_Problem statement_
Please restate the records that follow exactly, skipping their images.

_Information_
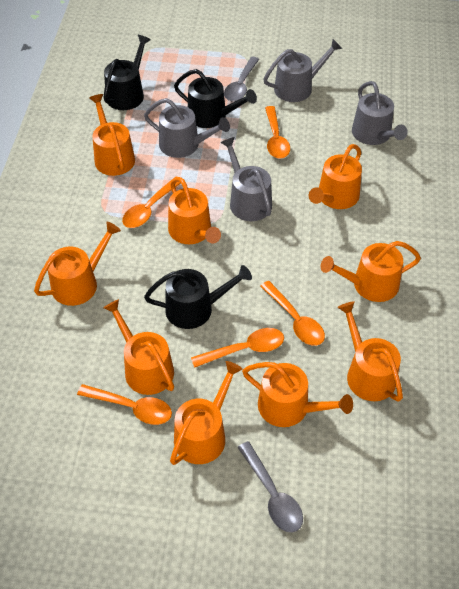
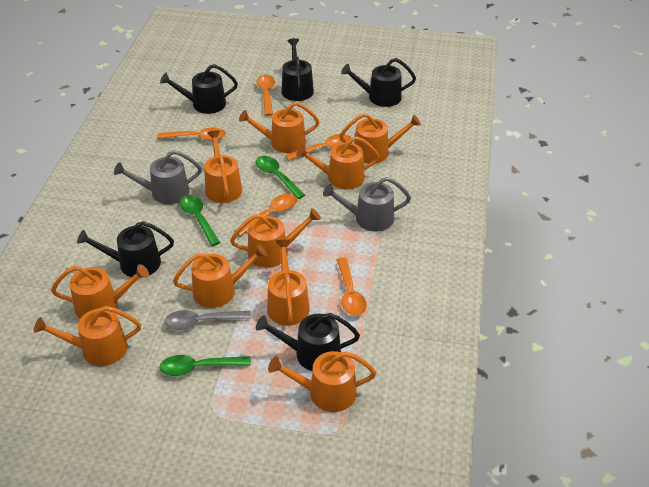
black watering can: 3 -> 5
green spoon: 0 -> 3
grey spoon: 2 -> 1
grey watering can: 4 -> 2
orange watering can: 9 -> 10

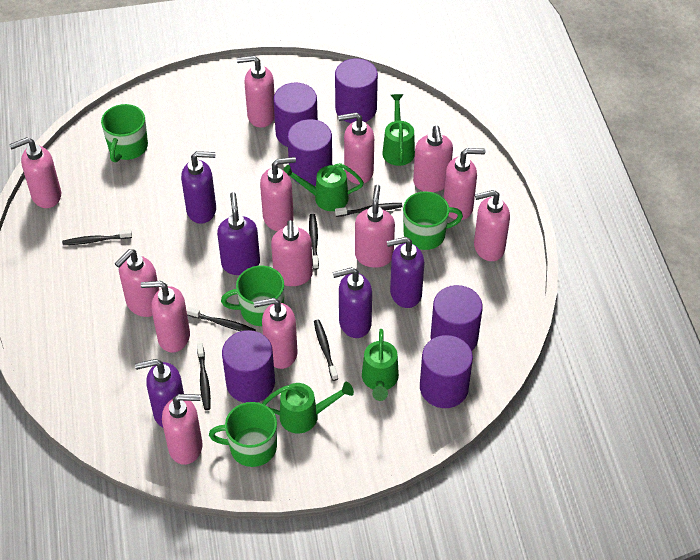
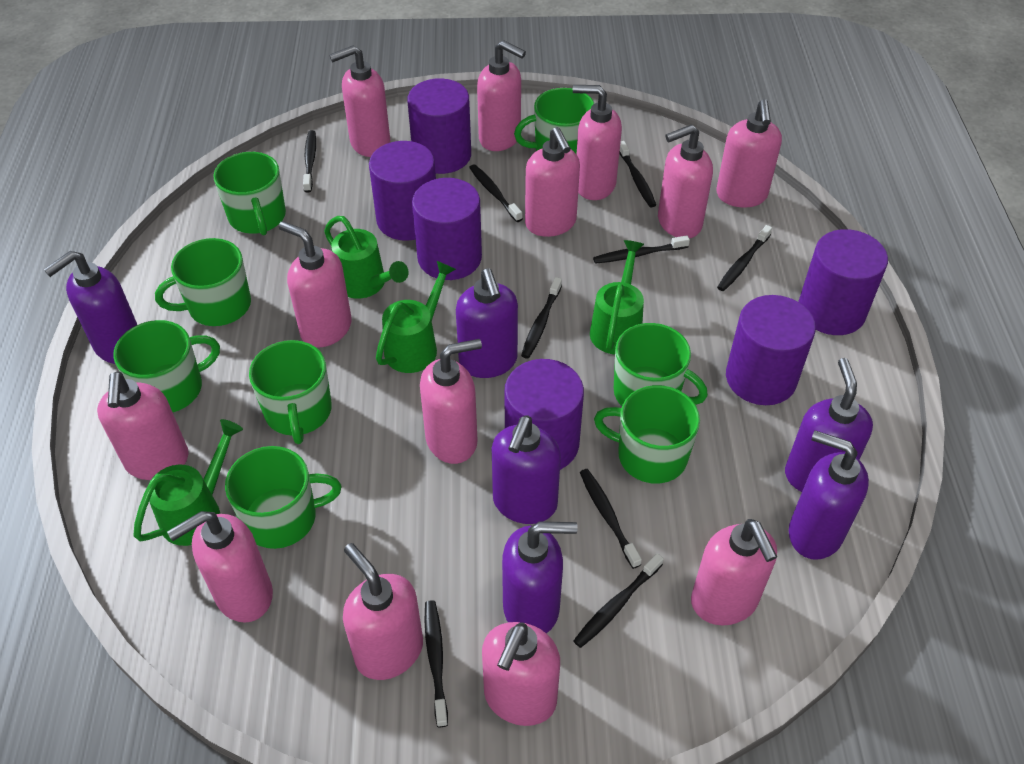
black toothbrush: 6 -> 9
green mug: 4 -> 8
purple soap dispenser: 5 -> 6

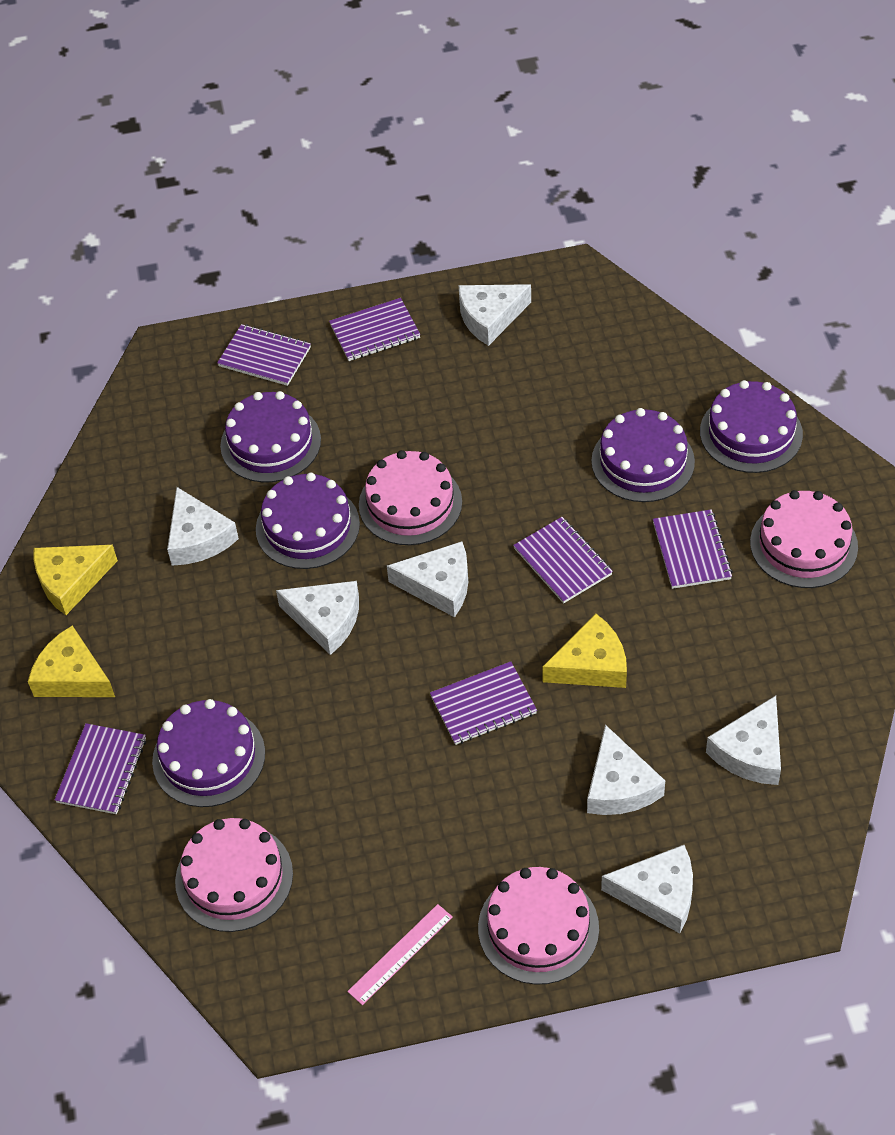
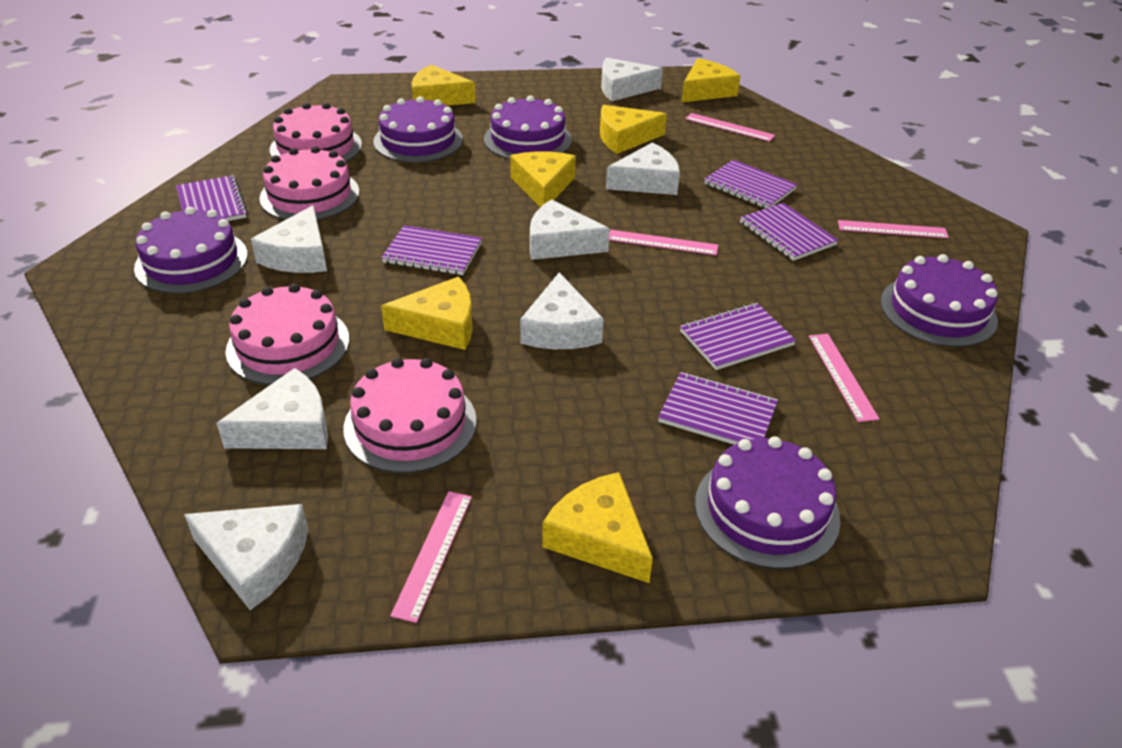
pink ruler: 1 -> 5
yellow cheese: 3 -> 6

_Response to the exercise_
black watering can: 3 -> 5
green spoon: 0 -> 3
grey spoon: 2 -> 1
grey watering can: 4 -> 2
orange watering can: 9 -> 10

black toothbrush: 6 -> 9
green mug: 4 -> 8
purple soap dispenser: 5 -> 6

pink ruler: 1 -> 5
yellow cheese: 3 -> 6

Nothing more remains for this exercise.